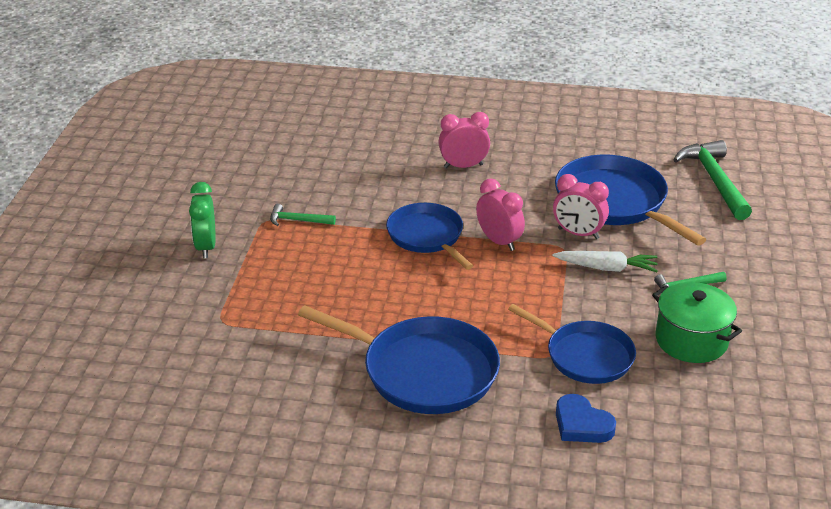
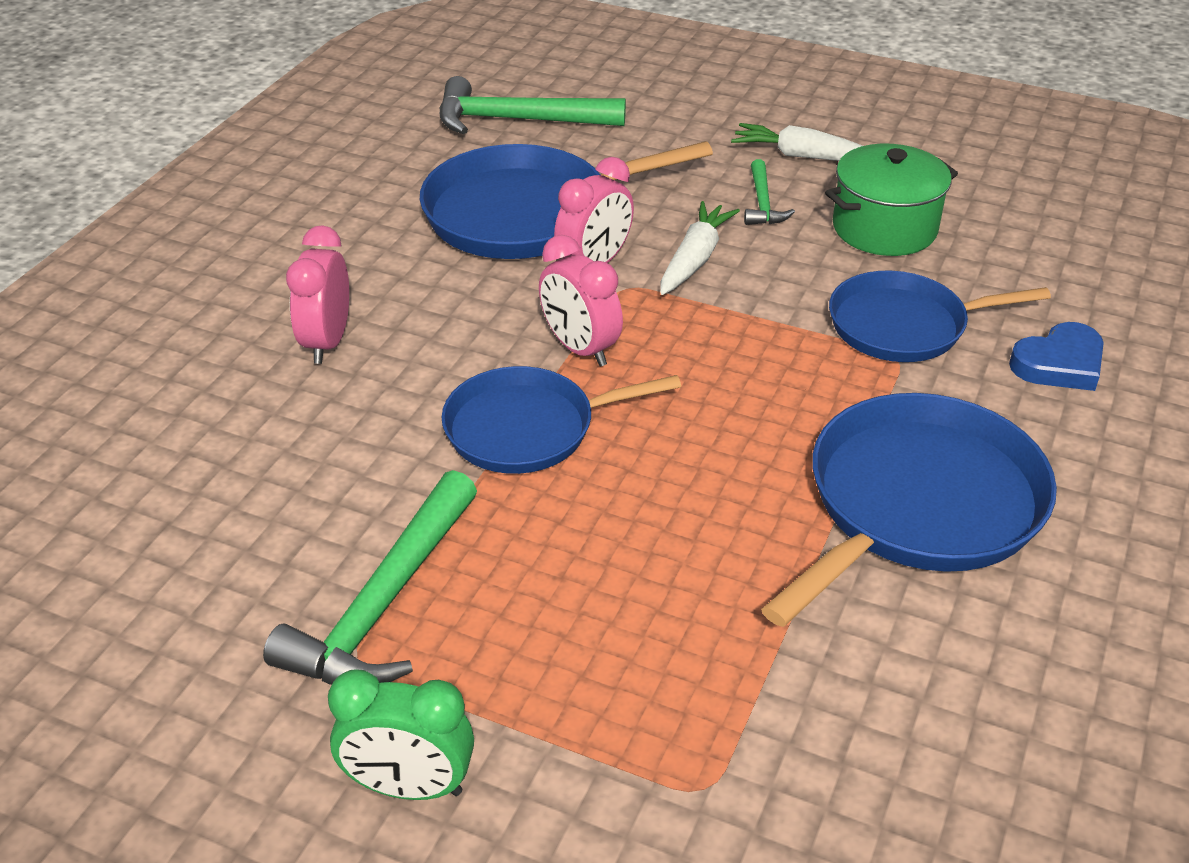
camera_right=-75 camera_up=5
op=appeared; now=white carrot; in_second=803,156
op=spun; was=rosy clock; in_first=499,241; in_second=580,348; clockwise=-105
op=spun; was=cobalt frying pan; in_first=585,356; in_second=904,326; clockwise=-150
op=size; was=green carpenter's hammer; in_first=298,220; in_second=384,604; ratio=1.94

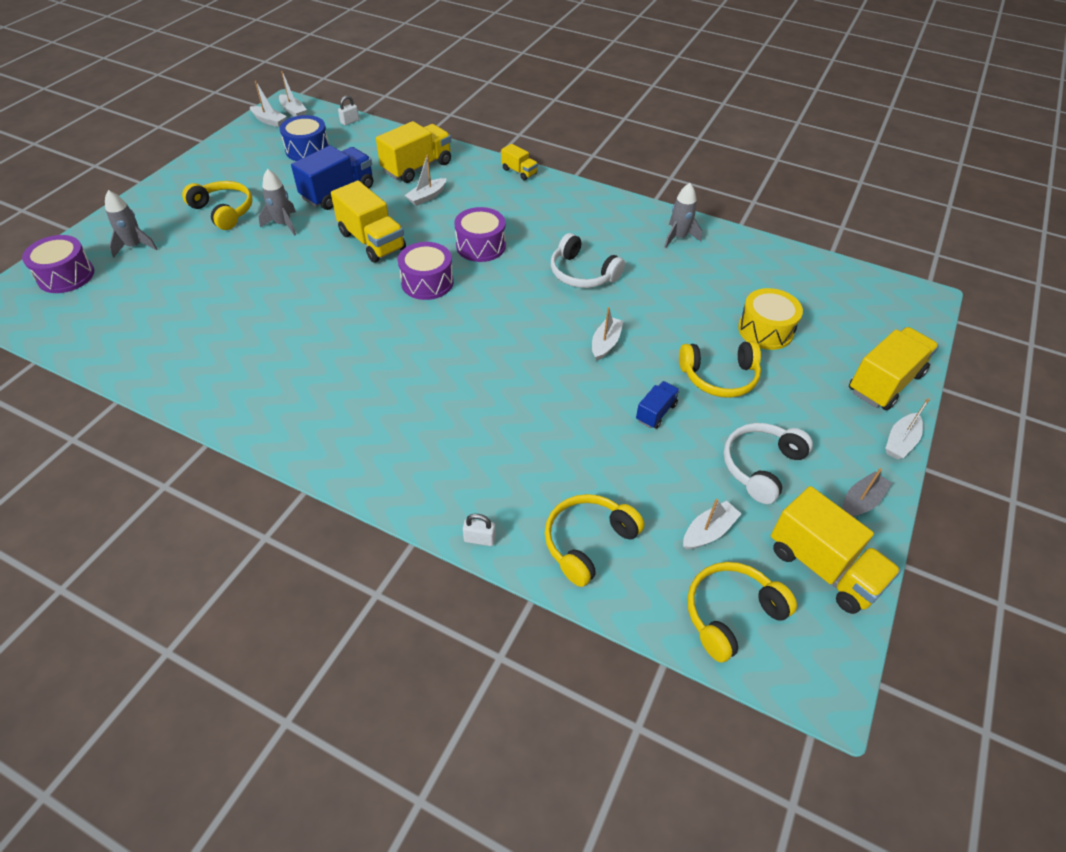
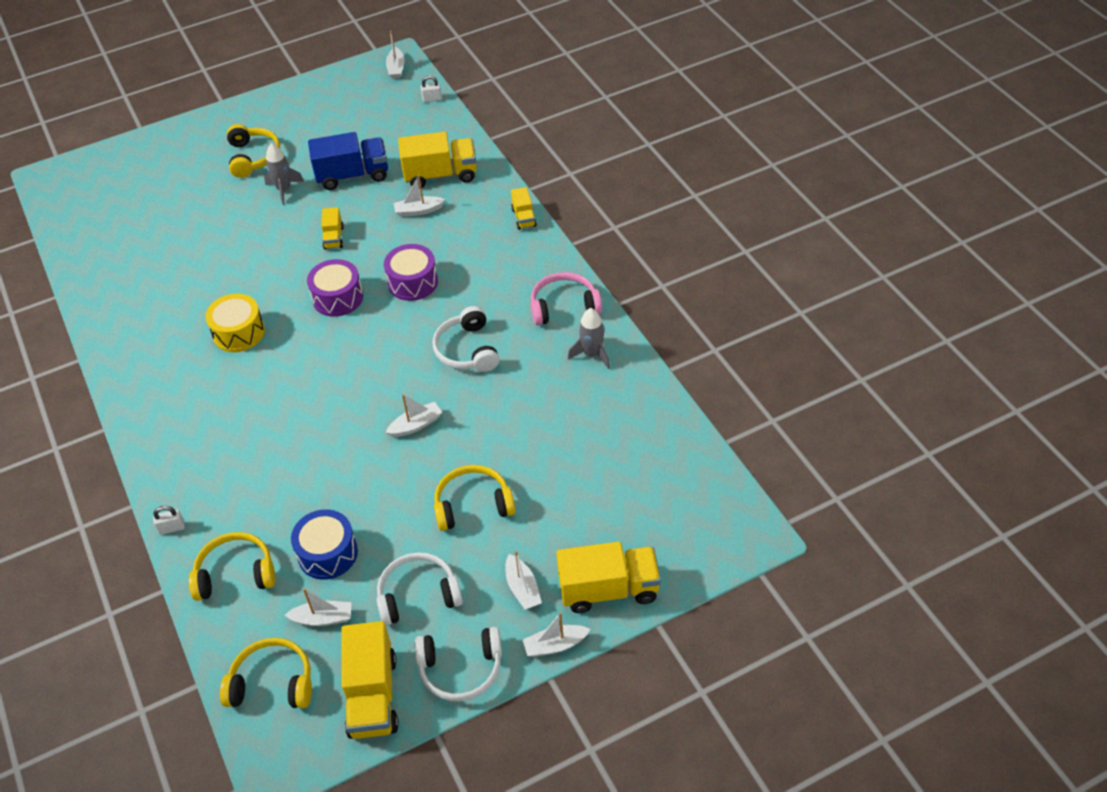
camera_right=40 camera_up=0
op=missing; was=violet drum; in_first=66,276
op=missing; was=grey toy rocket; in_first=135,246
op=missing; was=cobalt truck; in_first=656,412
op=appeared; now=rosy headset; in_second=564,306
op=relocated; was=white sailboat; in_first=269,121; in_second=522,588
op=relocated; was=cobalt drum; in_first=307,150; in_second=327,553
op=relocated; was=golden drum; in_first=765,330; in_second=239,332
op=exchanged; was=grey sailboat; now=white headset; in_first=861,501; in_second=461,669
op=spun; was=white lock; in_first=479,539; in_second=172,528; clockwise=-60
op=spun; was=golden headset; in_first=719,377; in_second=473,504; clockwise=135
op=size; was=golden truck; in_first=372,241; in_second=334,237; ratio=0.52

● **Work request**
What you return must be the lines above that run from the line with "op=appeared; now=white carrot;" to the line with "op=spun; was=cobalt frying", inclusive, each copied exactly.

● **Response to this exercise**
op=appeared; now=white carrot; in_second=803,156
op=spun; was=rosy clock; in_first=499,241; in_second=580,348; clockwise=-105
op=spun; was=cobalt frying pan; in_first=585,356; in_second=904,326; clockwise=-150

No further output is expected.